=== Section Start ===
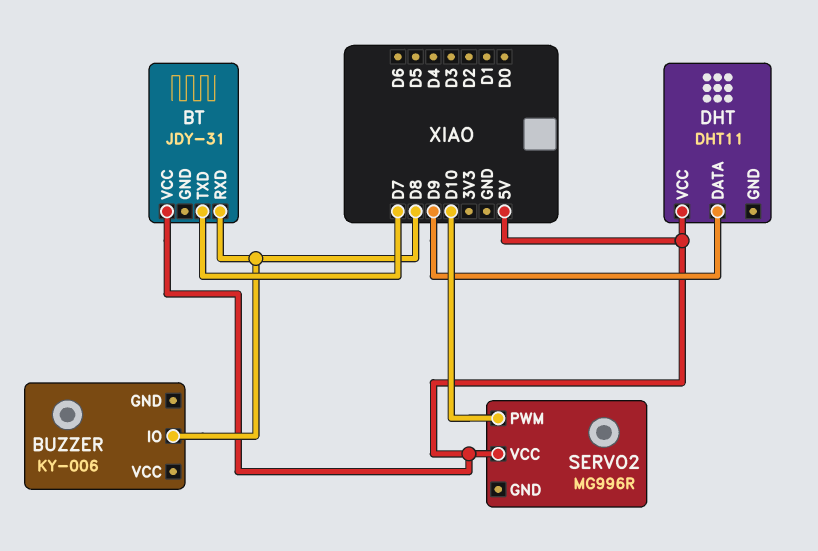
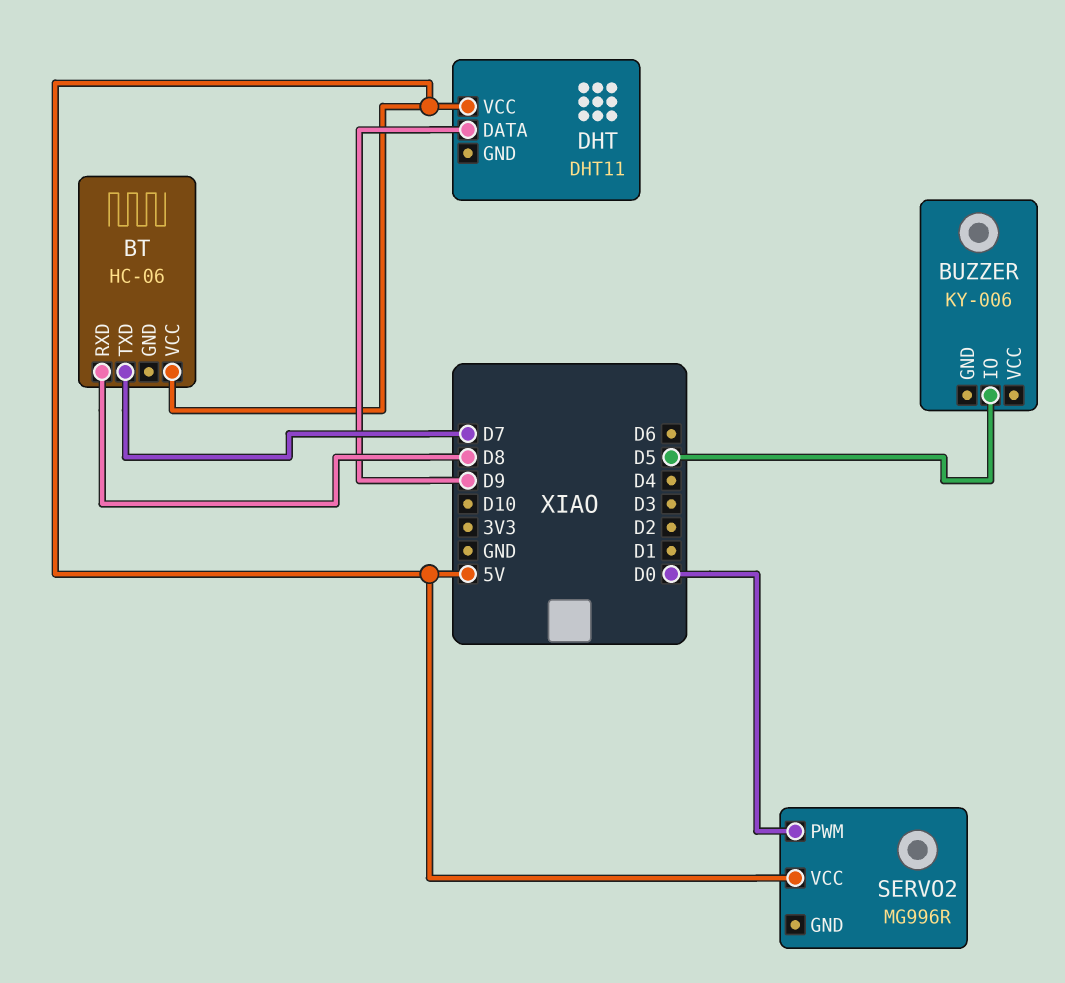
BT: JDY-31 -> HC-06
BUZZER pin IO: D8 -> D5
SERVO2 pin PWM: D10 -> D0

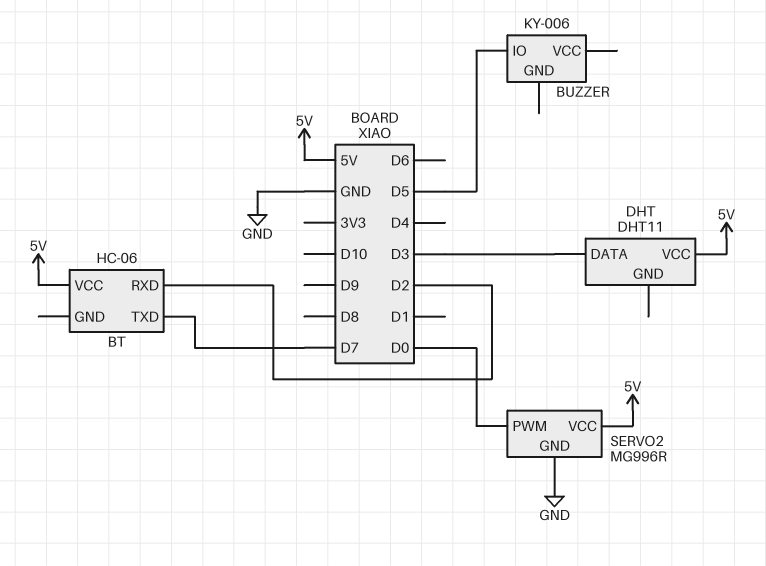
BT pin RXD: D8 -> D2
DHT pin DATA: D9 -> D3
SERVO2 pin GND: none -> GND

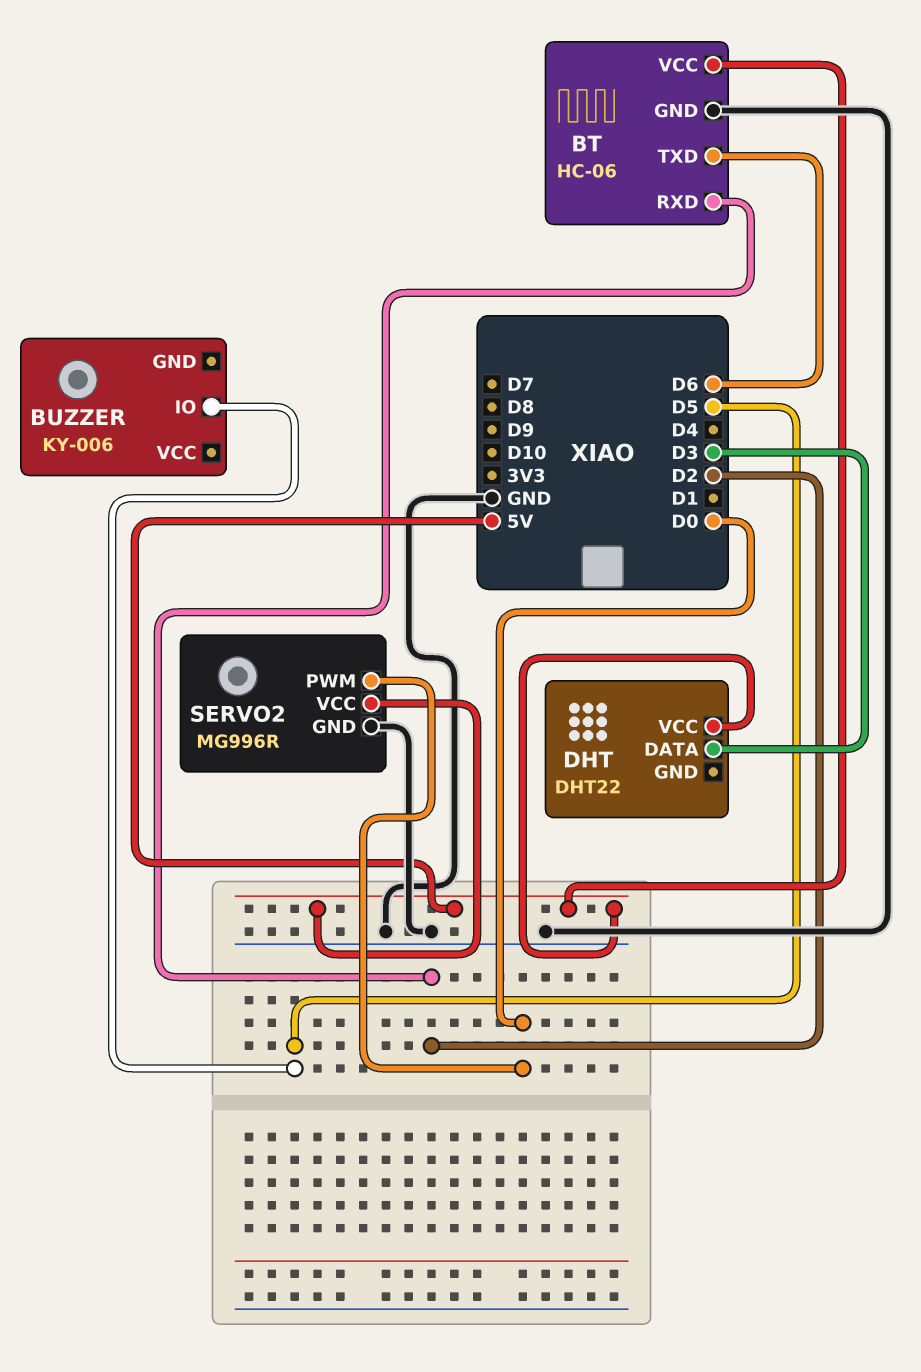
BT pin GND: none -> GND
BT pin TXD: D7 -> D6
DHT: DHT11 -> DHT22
=== Section End ===
- _EXERCISE DETAILS_
In the answer, the data should reappear exactly, with no pictures.

- _ANSWER TO THIS TASK_
BT: JDY-31 -> HC-06
BUZZER pin IO: D8 -> D5
SERVO2 pin PWM: D10 -> D0

BT pin RXD: D8 -> D2
DHT pin DATA: D9 -> D3
SERVO2 pin GND: none -> GND

BT pin GND: none -> GND
BT pin TXD: D7 -> D6
DHT: DHT11 -> DHT22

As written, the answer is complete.